Brief:
In the data below, find every line with the word "none" and copy it.

━━━ Material for the task

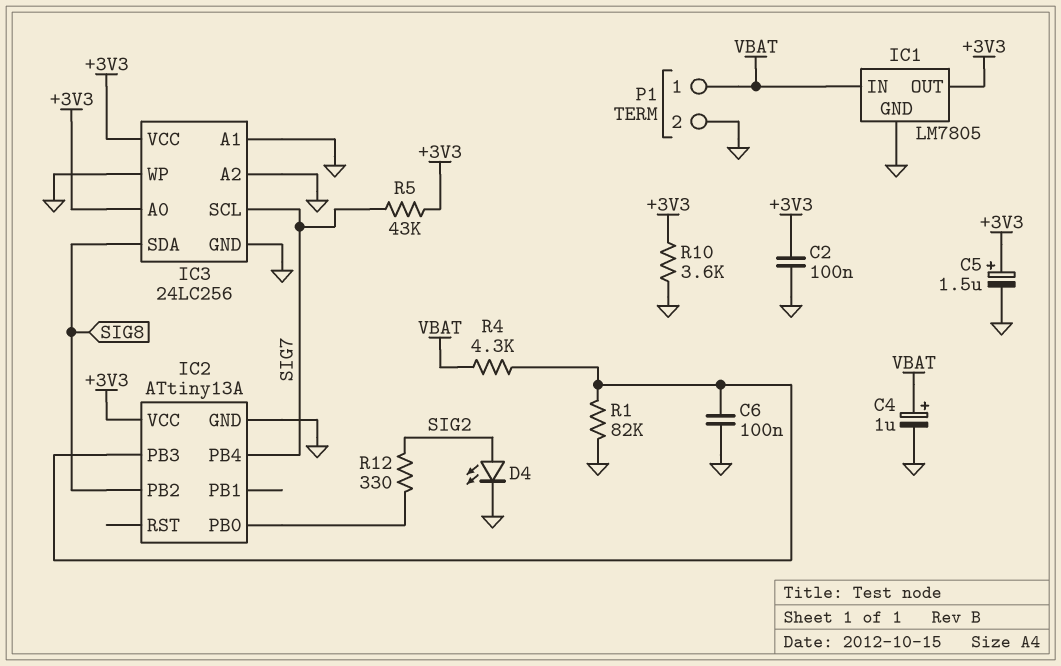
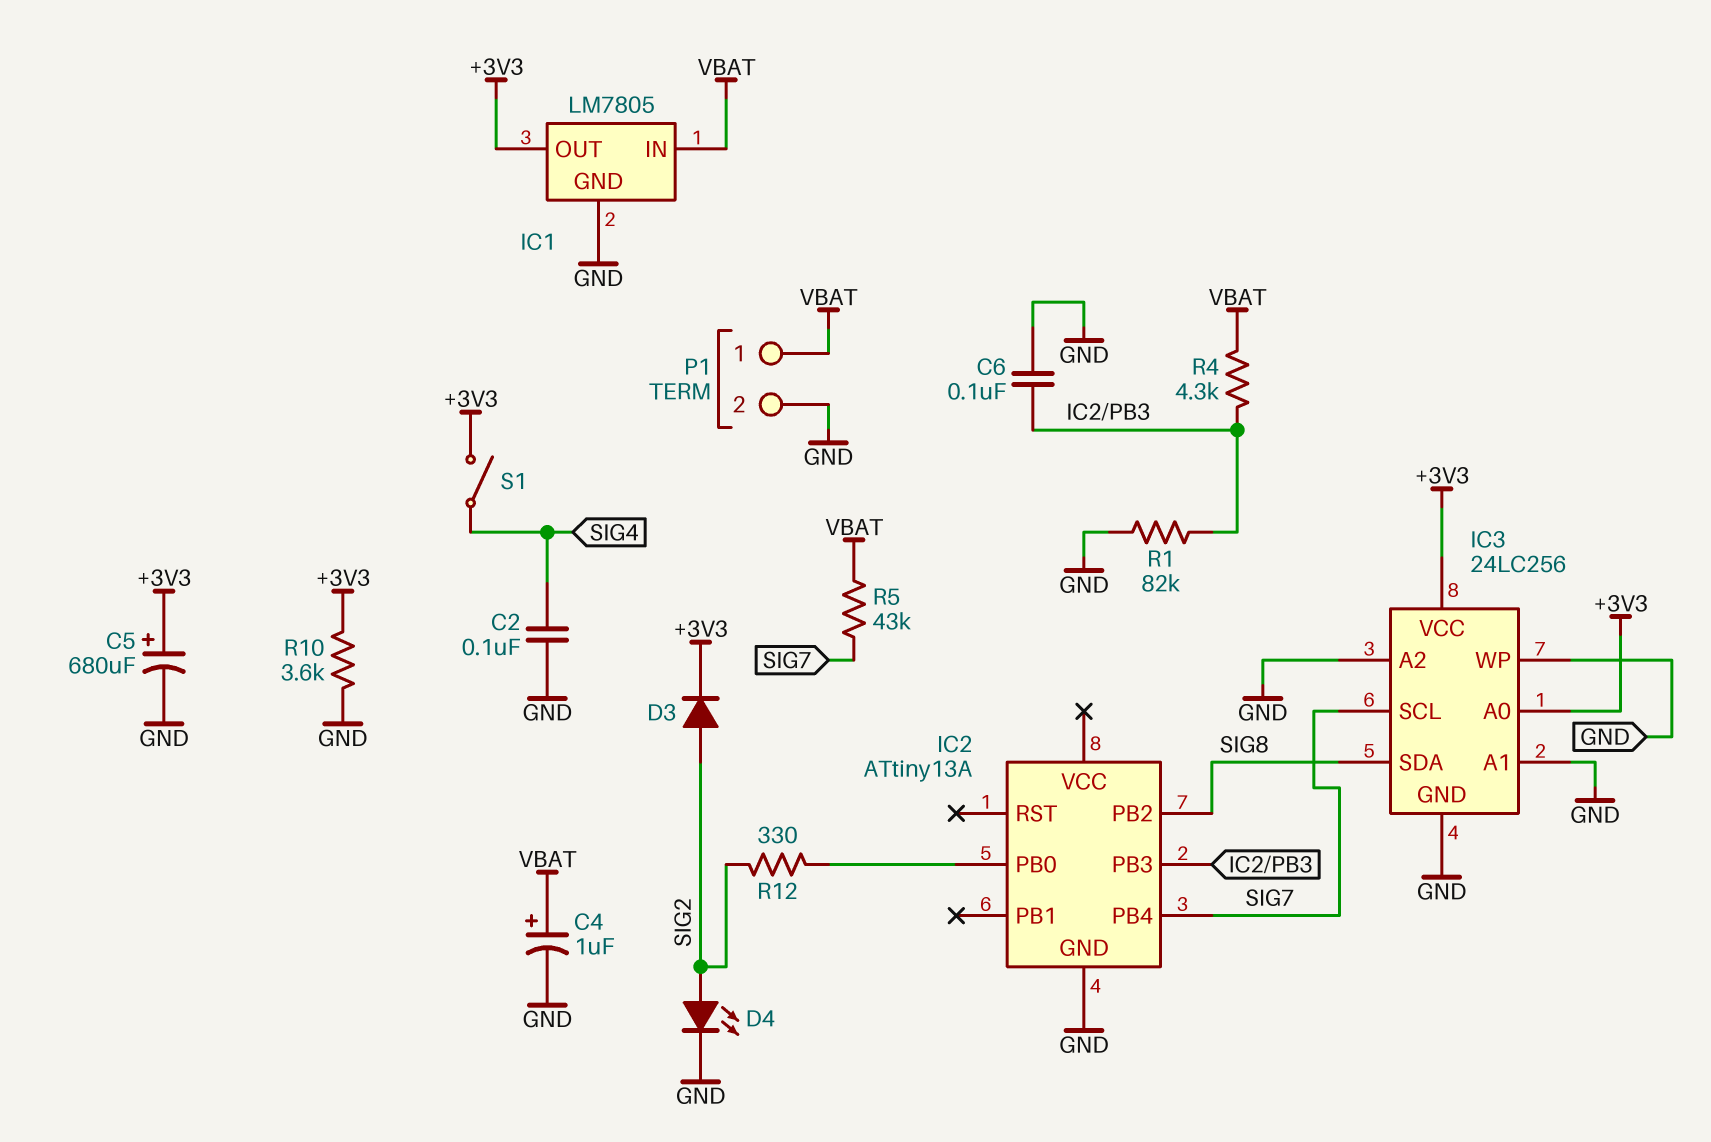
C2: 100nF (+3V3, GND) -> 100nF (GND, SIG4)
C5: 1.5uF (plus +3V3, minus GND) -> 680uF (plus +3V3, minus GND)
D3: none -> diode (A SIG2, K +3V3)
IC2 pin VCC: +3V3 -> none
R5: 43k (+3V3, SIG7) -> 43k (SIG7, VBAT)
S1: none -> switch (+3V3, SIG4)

━━━━━━
━━━ Material for the task

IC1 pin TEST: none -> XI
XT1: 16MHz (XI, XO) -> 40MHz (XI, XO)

━━━━━━

Problem solution:
D3: none -> diode (A SIG2, K +3V3)
IC2 pin VCC: +3V3 -> none
S1: none -> switch (+3V3, SIG4)
IC1 pin TEST: none -> XI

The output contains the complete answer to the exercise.